[Your task]: Exclude the pictures and repeat all of the data exactly.

[Edit difference data]
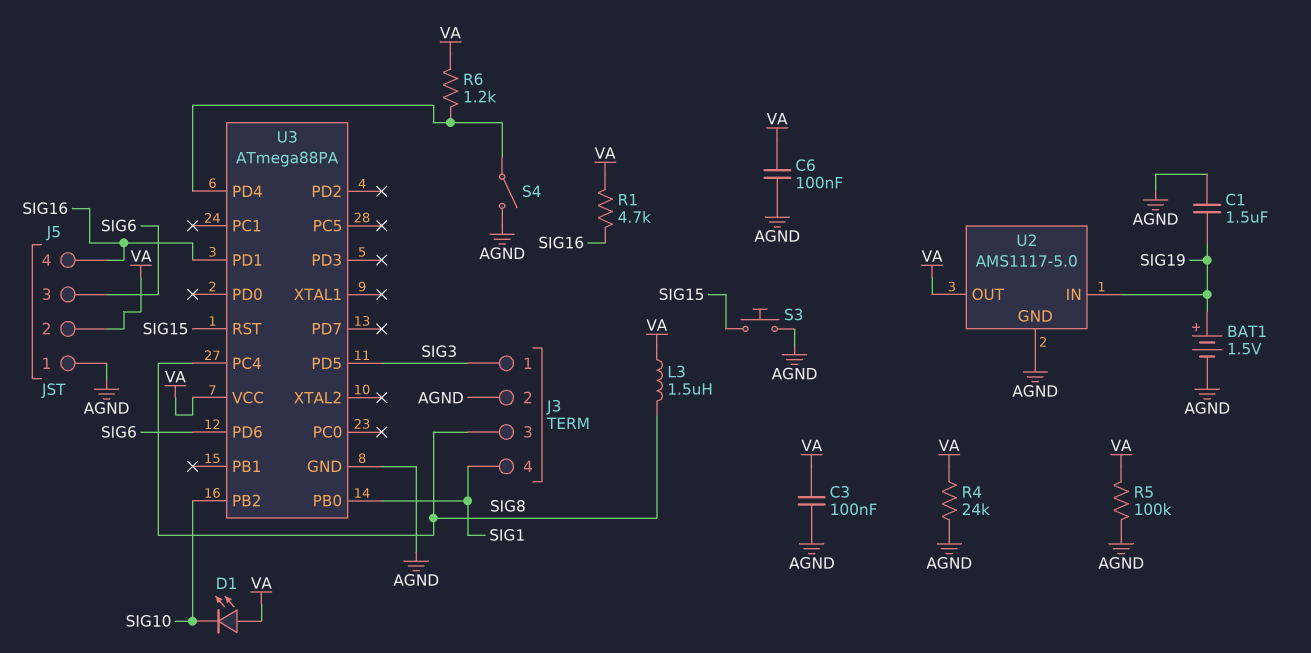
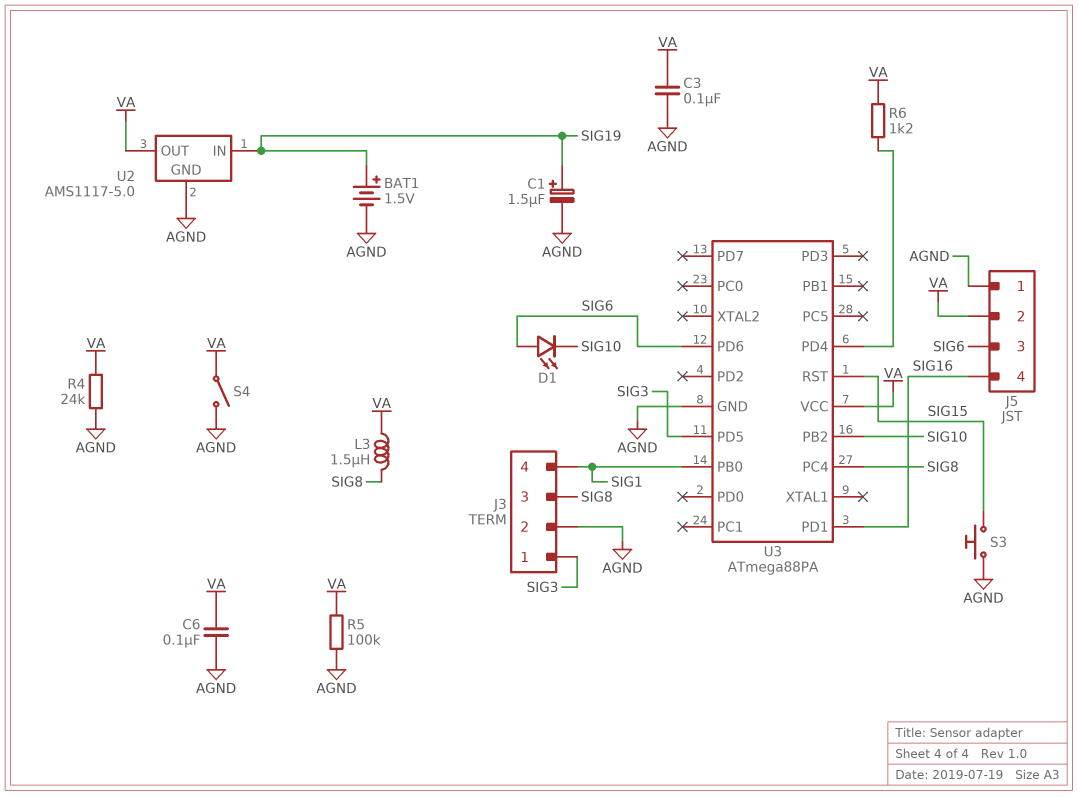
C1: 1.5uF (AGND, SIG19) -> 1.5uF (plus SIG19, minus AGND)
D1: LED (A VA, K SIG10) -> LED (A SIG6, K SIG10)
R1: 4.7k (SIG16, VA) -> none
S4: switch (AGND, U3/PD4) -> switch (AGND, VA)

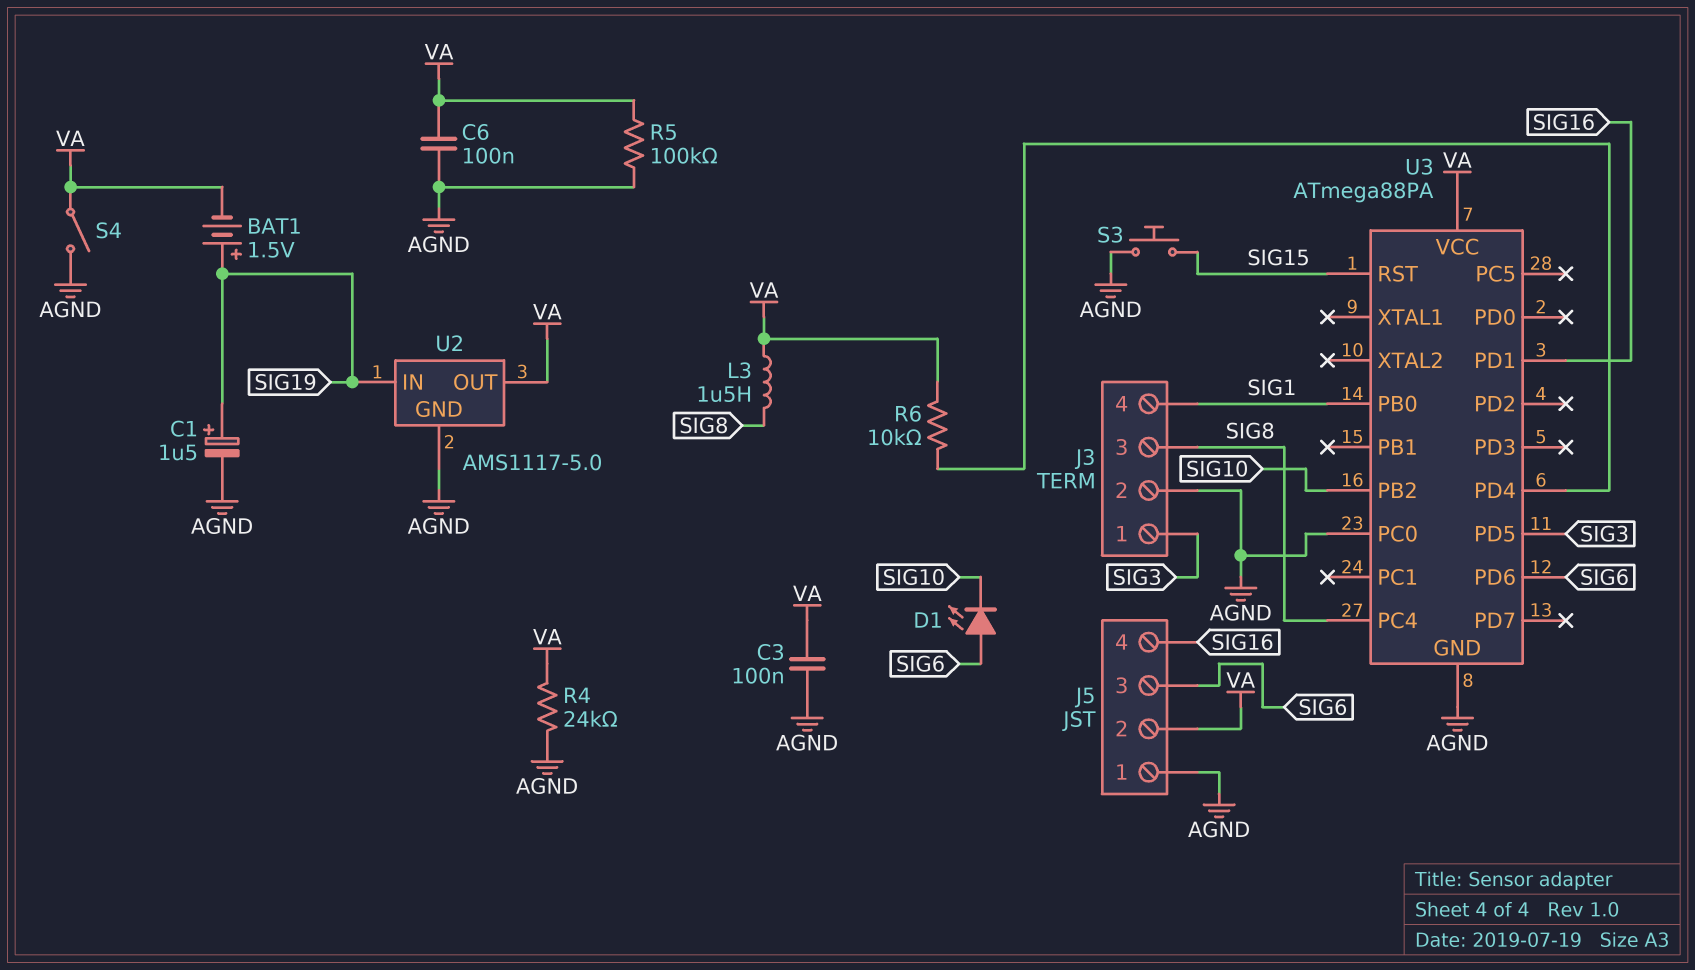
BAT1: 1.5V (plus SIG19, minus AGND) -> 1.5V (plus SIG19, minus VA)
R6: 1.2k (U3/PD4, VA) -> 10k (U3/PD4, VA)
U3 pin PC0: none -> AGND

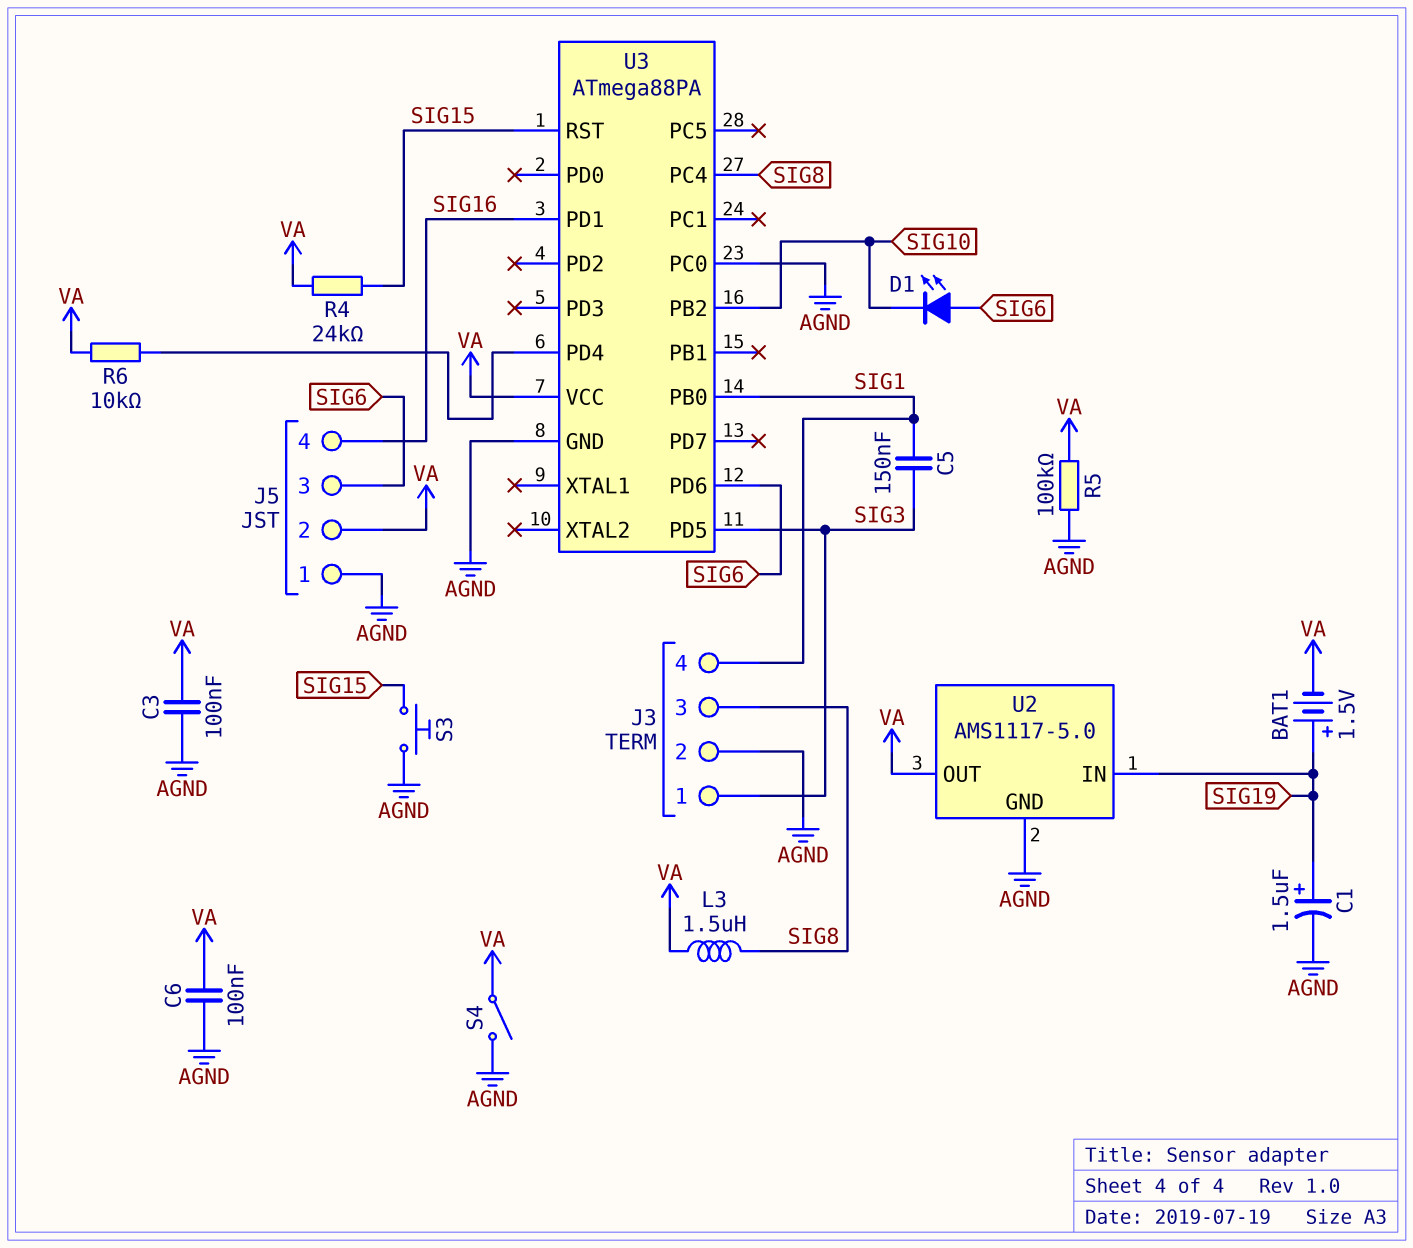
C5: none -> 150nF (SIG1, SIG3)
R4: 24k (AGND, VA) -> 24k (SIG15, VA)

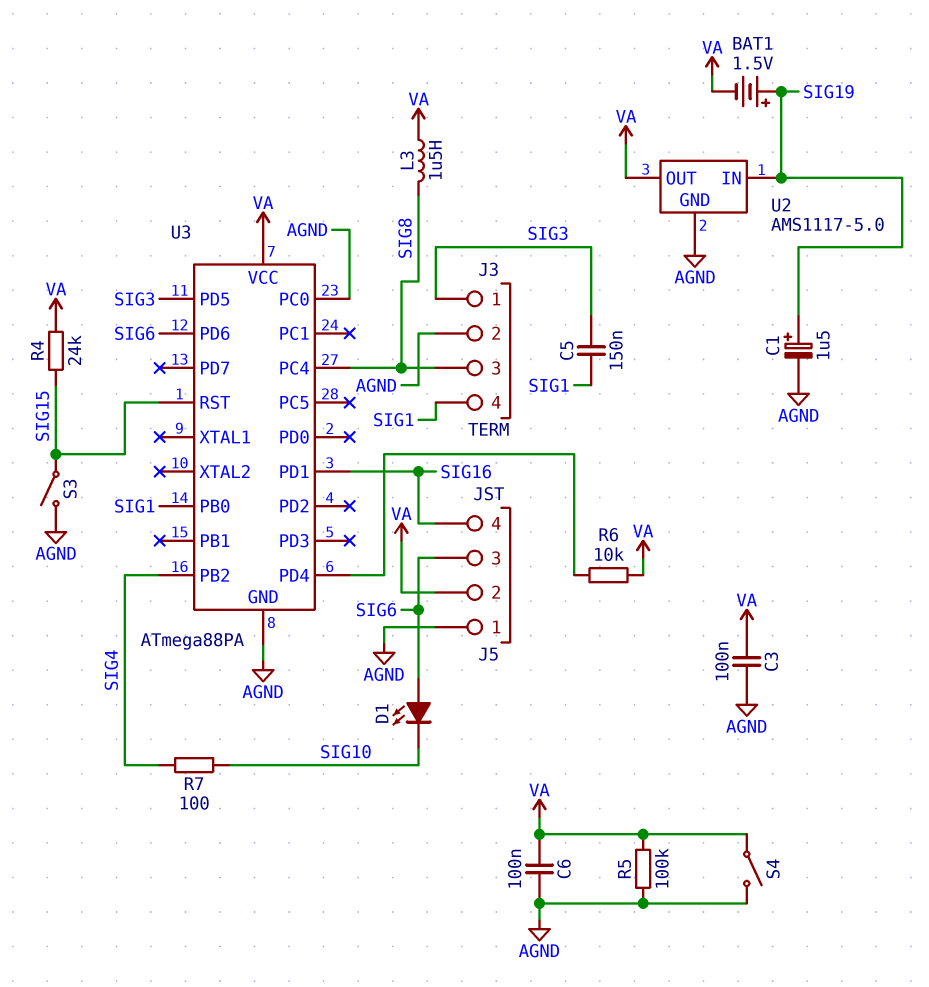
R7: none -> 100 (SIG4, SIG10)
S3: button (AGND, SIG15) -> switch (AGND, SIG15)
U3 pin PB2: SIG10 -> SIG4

[Answer space]:
C1: 1.5uF (AGND, SIG19) -> 1.5uF (plus SIG19, minus AGND)
D1: LED (A VA, K SIG10) -> LED (A SIG6, K SIG10)
R1: 4.7k (SIG16, VA) -> none
S4: switch (AGND, U3/PD4) -> switch (AGND, VA)

BAT1: 1.5V (plus SIG19, minus AGND) -> 1.5V (plus SIG19, minus VA)
R6: 1.2k (U3/PD4, VA) -> 10k (U3/PD4, VA)
U3 pin PC0: none -> AGND

C5: none -> 150nF (SIG1, SIG3)
R4: 24k (AGND, VA) -> 24k (SIG15, VA)

R7: none -> 100 (SIG4, SIG10)
S3: button (AGND, SIG15) -> switch (AGND, SIG15)
U3 pin PB2: SIG10 -> SIG4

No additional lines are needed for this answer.